### Exercise prompt
Only an exact repetition of every entry counts as the answer.

### Information supplied
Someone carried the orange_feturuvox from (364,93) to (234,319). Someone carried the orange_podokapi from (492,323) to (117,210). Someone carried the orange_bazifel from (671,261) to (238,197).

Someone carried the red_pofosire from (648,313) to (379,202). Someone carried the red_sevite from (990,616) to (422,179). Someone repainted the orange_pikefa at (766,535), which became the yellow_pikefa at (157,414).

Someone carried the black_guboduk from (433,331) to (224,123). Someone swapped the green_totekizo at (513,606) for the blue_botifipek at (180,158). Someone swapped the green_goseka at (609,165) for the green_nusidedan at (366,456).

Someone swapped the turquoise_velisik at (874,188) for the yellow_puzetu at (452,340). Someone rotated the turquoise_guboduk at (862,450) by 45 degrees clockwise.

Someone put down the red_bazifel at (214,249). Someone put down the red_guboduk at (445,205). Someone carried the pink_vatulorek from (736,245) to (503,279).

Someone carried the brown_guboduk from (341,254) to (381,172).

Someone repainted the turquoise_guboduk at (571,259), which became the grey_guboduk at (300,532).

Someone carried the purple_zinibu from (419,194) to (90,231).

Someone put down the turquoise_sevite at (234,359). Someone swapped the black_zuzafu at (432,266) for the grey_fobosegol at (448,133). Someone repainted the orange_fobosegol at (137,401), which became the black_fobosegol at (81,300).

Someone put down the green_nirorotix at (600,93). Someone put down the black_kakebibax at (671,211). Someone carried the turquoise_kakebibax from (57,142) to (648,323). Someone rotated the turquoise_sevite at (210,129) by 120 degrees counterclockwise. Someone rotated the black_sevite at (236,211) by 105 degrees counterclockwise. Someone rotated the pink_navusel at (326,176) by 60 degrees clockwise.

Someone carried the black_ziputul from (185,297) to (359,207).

### Written solution
Someone carried the orange_feturuvox from (364,93) to (234,319). Someone carried the orange_podokapi from (492,323) to (117,210). Someone carried the orange_bazifel from (671,261) to (238,197).

Someone carried the red_pofosire from (648,313) to (379,202). Someone carried the red_sevite from (990,616) to (422,179). Someone repainted the orange_pikefa at (766,535), which became the yellow_pikefa at (157,414).

Someone carried the black_guboduk from (433,331) to (224,123). Someone swapped the green_totekizo at (513,606) for the blue_botifipek at (180,158). Someone swapped the green_goseka at (609,165) for the green_nusidedan at (366,456).

Someone swapped the turquoise_velisik at (874,188) for the yellow_puzetu at (452,340). Someone rotated the turquoise_guboduk at (862,450) by 45 degrees clockwise.

Someone put down the red_bazifel at (214,249). Someone put down the red_guboduk at (445,205). Someone carried the pink_vatulorek from (736,245) to (503,279).

Someone carried the brown_guboduk from (341,254) to (381,172).

Someone repainted the turquoise_guboduk at (571,259), which became the grey_guboduk at (300,532).

Someone carried the purple_zinibu from (419,194) to (90,231).

Someone put down the turquoise_sevite at (234,359). Someone swapped the black_zuzafu at (432,266) for the grey_fobosegol at (448,133). Someone repainted the orange_fobosegol at (137,401), which became the black_fobosegol at (81,300).

Someone put down the green_nirorotix at (600,93). Someone put down the black_kakebibax at (671,211). Someone carried the turquoise_kakebibax from (57,142) to (648,323). Someone rotated the turquoise_sevite at (210,129) by 120 degrees counterclockwise. Someone rotated the black_sevite at (236,211) by 105 degrees counterclockwise. Someone rotated the pink_navusel at (326,176) by 60 degrees clockwise.

Someone carried the black_ziputul from (185,297) to (359,207).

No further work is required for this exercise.